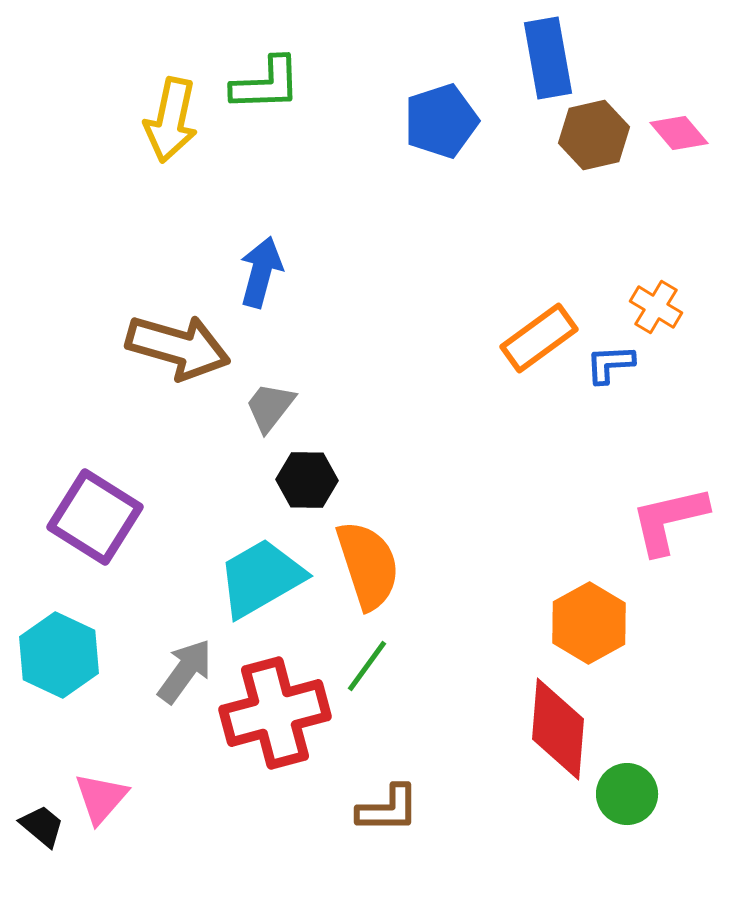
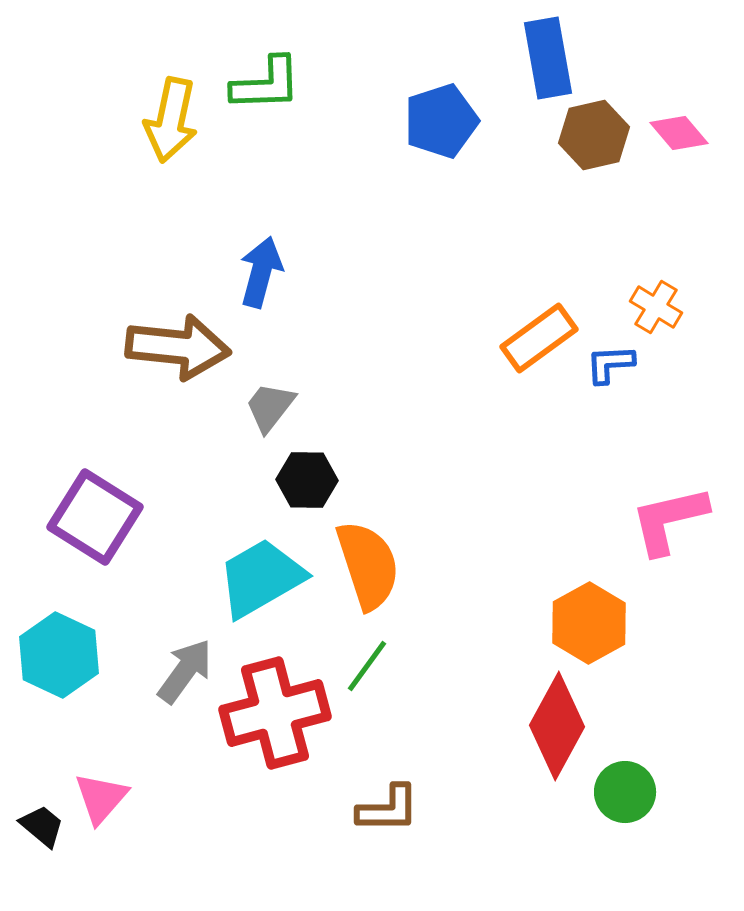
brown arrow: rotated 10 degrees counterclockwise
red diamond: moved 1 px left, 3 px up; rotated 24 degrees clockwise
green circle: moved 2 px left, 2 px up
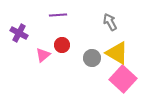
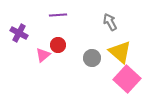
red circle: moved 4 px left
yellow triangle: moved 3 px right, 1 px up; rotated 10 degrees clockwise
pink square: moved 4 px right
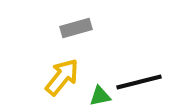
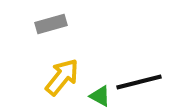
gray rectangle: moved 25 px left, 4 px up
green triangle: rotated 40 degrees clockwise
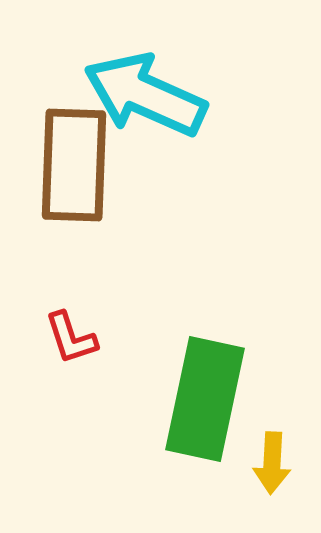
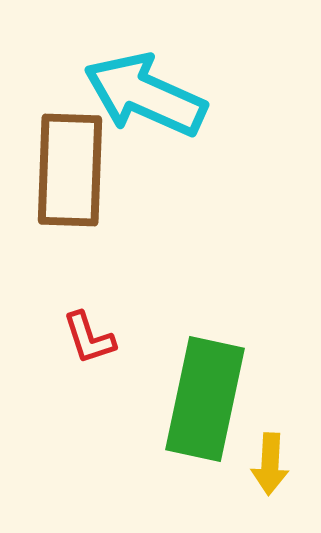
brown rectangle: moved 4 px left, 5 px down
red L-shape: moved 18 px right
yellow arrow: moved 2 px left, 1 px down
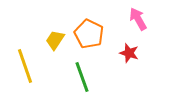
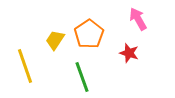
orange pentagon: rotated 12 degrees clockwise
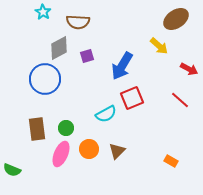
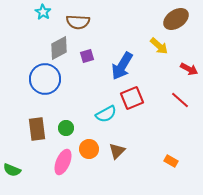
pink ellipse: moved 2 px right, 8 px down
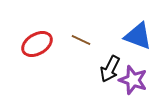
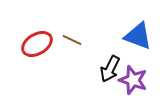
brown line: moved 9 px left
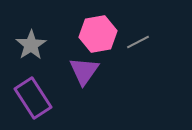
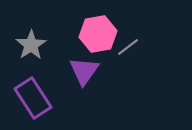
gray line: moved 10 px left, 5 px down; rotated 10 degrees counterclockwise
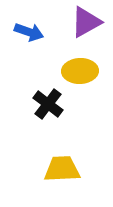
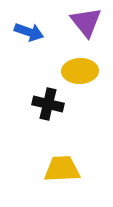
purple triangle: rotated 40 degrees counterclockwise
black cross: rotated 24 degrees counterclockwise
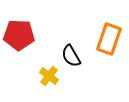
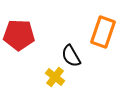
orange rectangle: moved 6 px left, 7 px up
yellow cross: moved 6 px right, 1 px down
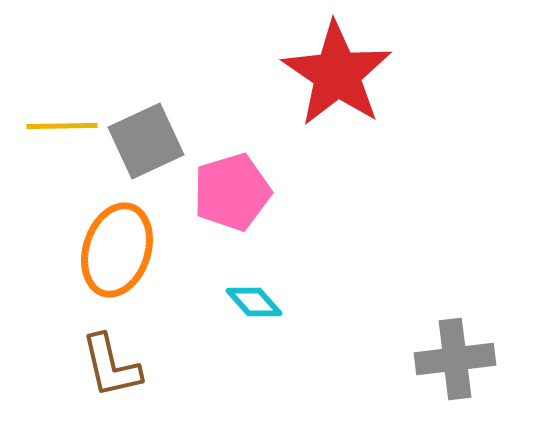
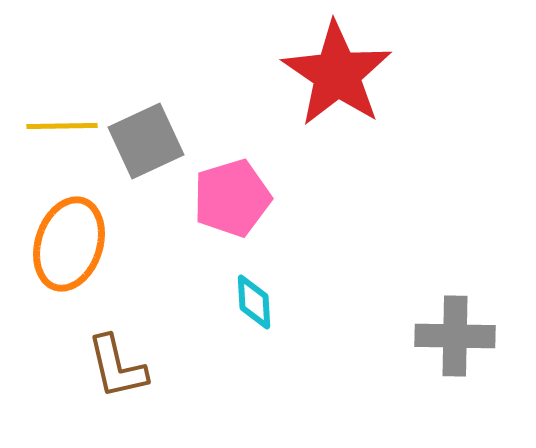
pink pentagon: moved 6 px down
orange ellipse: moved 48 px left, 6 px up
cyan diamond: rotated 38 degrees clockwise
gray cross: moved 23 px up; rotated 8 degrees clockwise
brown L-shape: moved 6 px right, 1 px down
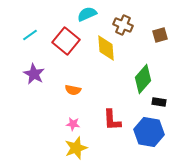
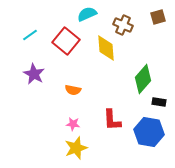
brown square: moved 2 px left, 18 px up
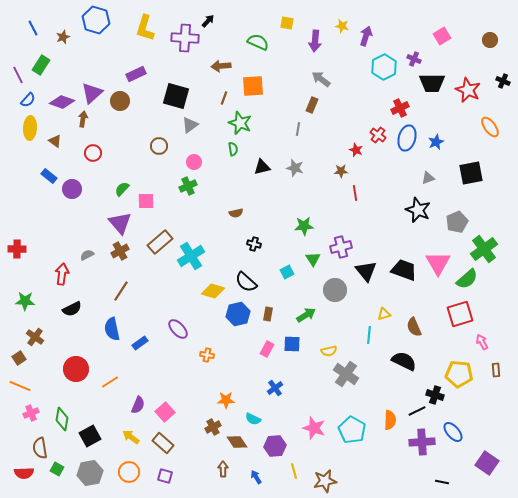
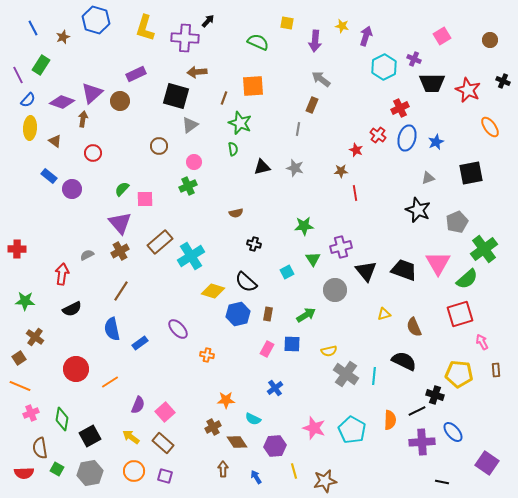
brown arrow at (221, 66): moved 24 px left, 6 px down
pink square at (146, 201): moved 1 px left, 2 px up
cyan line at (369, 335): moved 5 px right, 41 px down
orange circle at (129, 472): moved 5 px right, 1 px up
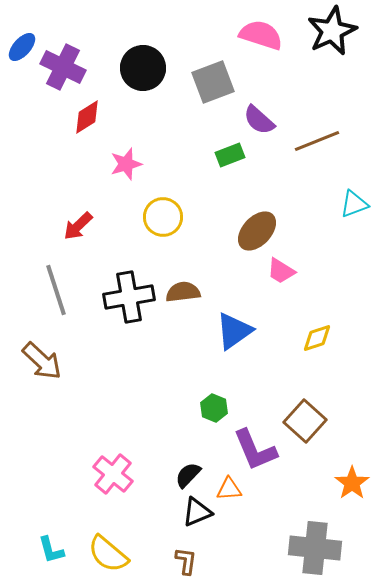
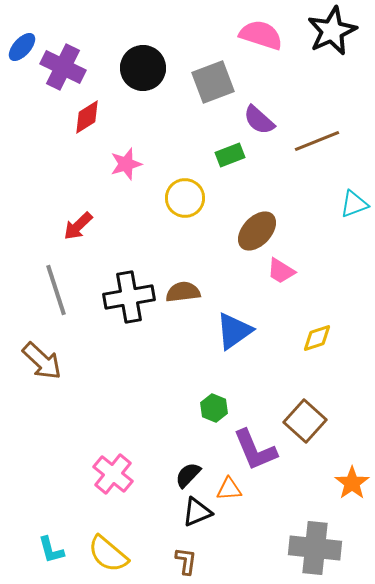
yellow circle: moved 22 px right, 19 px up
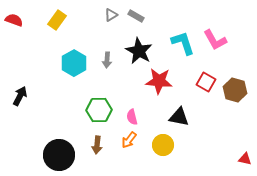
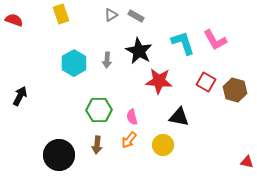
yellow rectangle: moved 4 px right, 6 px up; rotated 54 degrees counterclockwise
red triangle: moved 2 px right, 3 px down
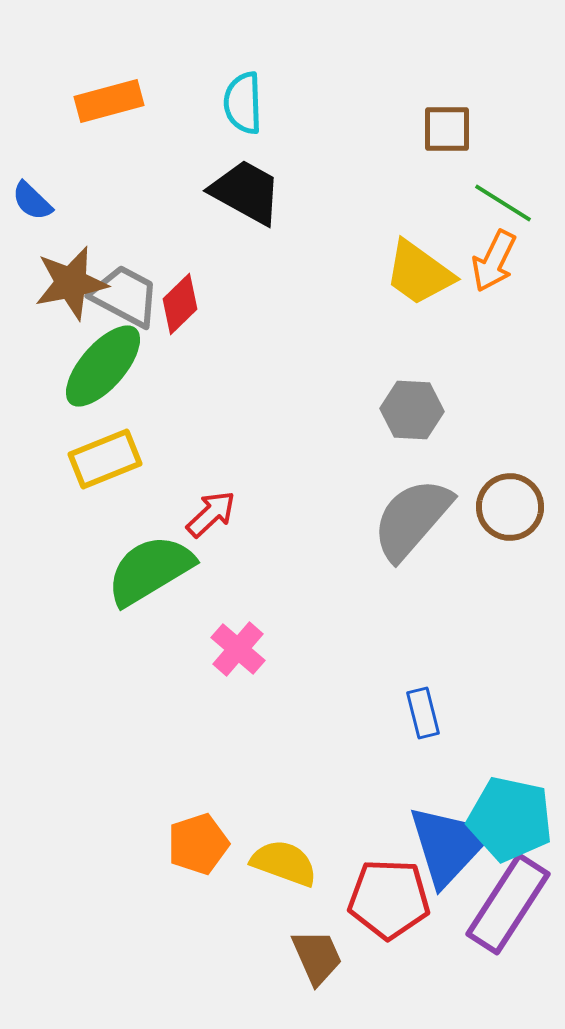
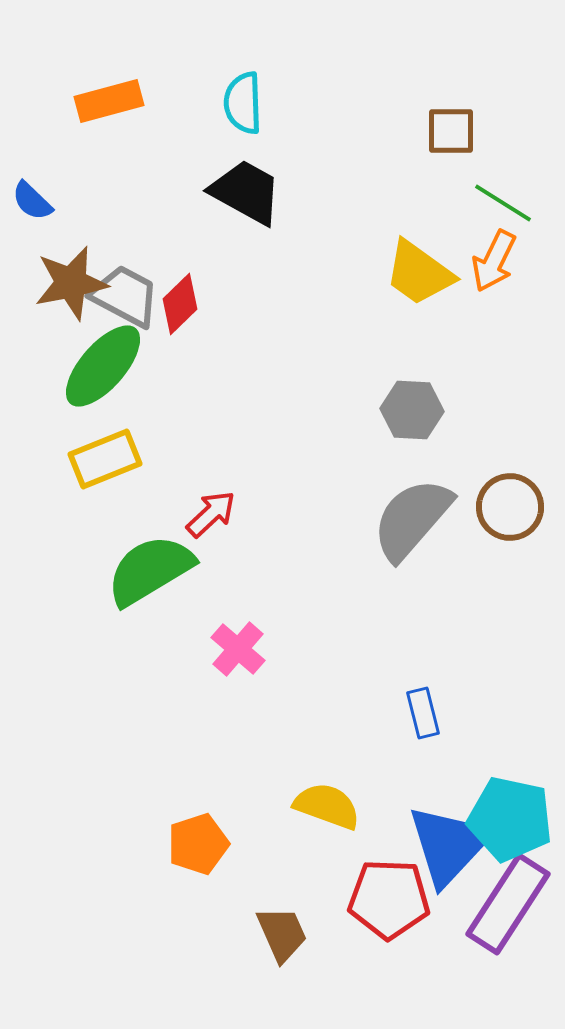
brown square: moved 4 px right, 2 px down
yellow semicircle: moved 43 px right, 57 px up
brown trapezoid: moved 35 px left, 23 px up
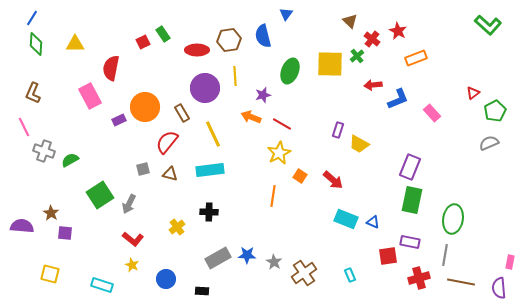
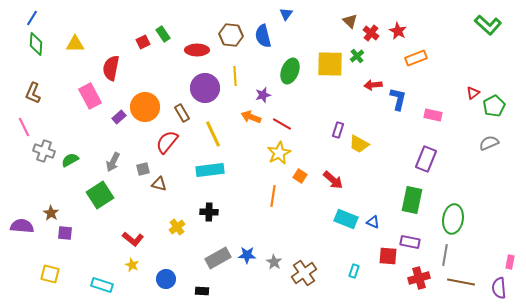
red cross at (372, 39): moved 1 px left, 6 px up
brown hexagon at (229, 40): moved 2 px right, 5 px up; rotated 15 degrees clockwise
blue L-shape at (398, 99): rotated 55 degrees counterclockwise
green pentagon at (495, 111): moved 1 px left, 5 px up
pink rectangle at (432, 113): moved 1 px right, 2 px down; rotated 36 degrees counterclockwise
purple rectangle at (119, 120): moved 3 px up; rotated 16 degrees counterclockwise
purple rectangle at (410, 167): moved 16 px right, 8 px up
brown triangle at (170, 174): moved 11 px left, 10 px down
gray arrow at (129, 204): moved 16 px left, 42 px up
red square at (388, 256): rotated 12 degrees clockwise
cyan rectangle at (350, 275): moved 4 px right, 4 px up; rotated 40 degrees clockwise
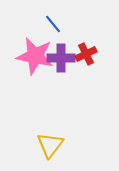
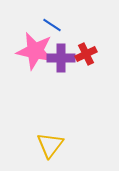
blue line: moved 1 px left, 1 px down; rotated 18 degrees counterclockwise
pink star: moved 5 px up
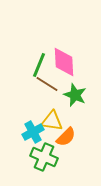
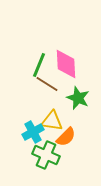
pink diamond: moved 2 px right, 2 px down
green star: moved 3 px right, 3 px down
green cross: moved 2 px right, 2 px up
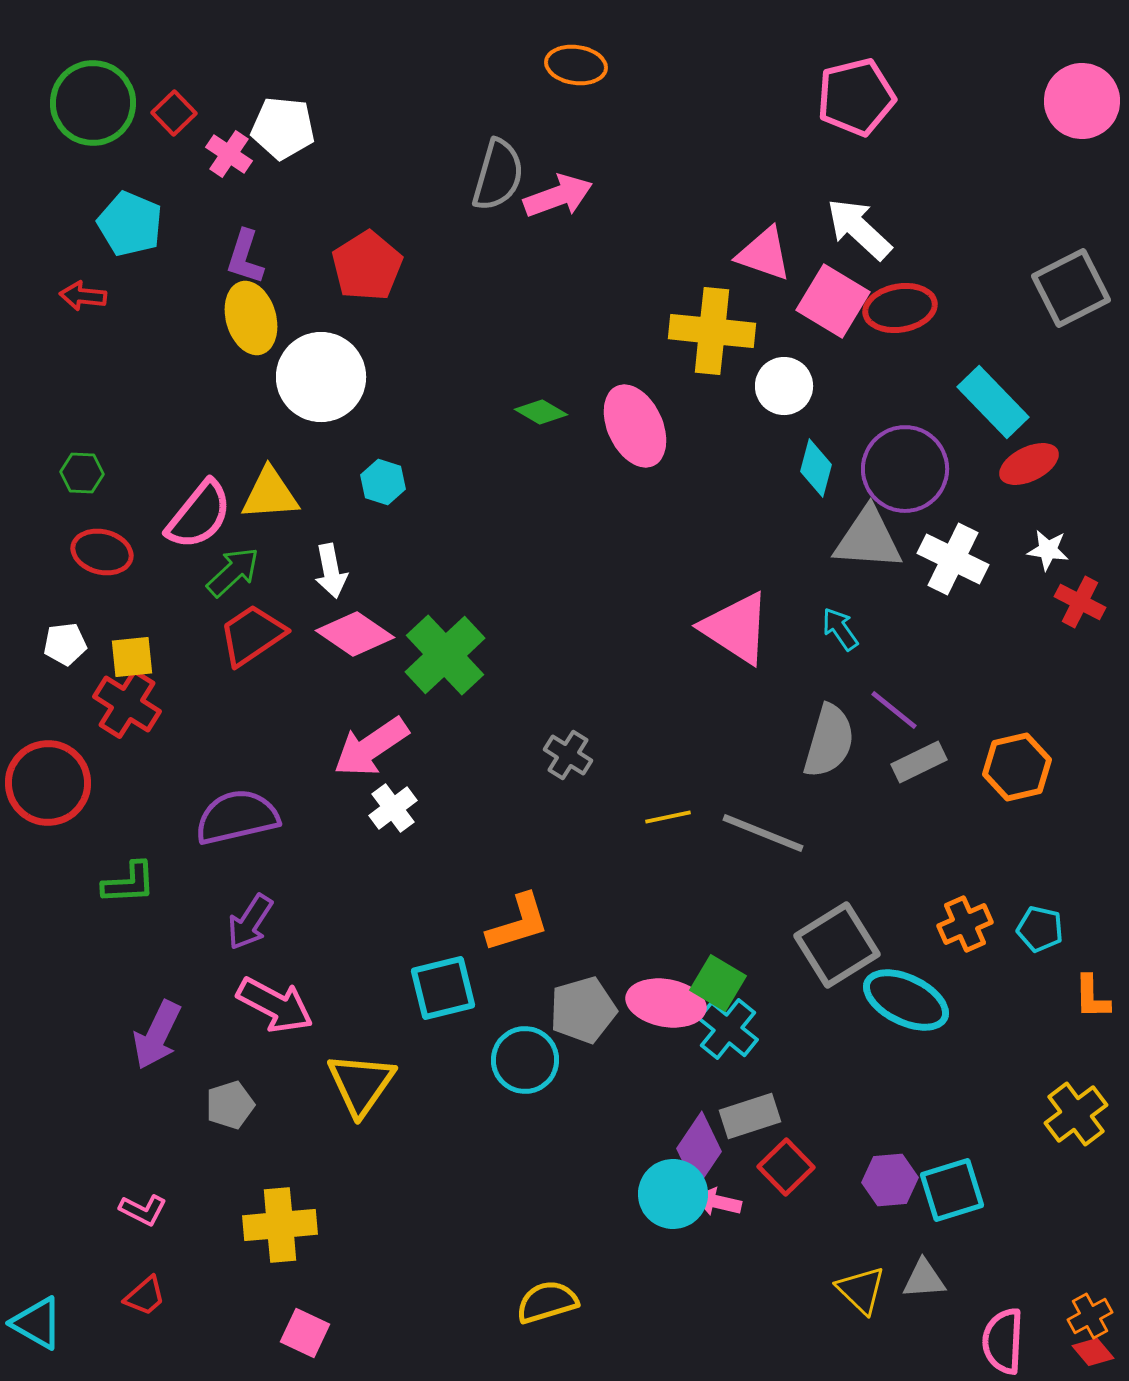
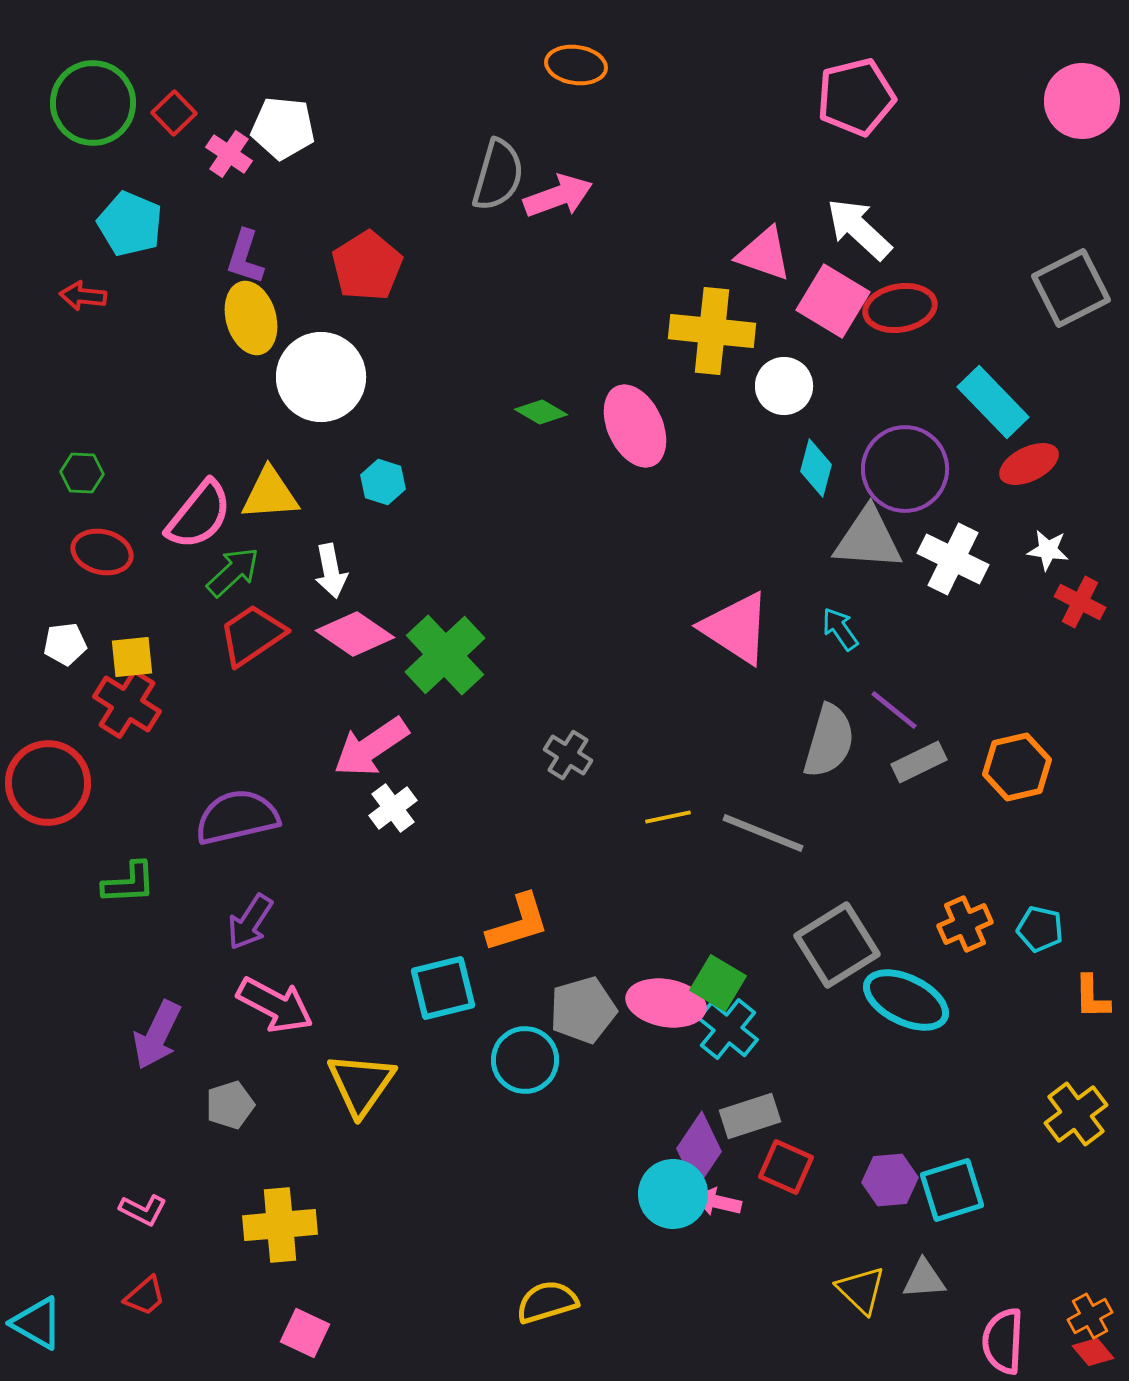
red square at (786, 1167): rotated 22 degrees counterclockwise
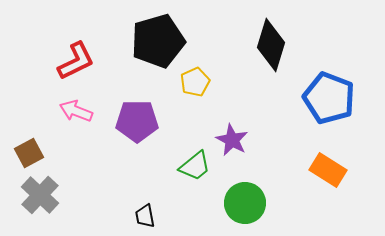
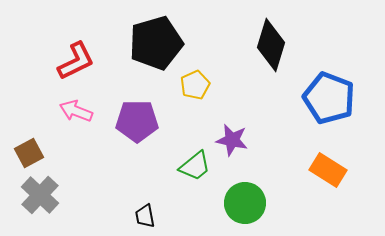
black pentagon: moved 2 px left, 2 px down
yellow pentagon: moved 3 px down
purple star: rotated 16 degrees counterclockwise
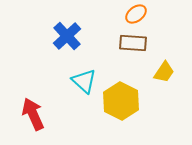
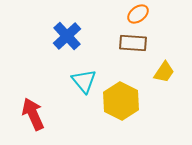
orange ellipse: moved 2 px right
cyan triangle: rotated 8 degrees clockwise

+++

▶ **The task**
Where a line in the records above contains the string "shape", copy that line.

▶ **Final answer**
red L-shape: moved 18 px right
brown L-shape: moved 6 px right, 1 px down
blue L-shape at (398, 99): rotated 55 degrees counterclockwise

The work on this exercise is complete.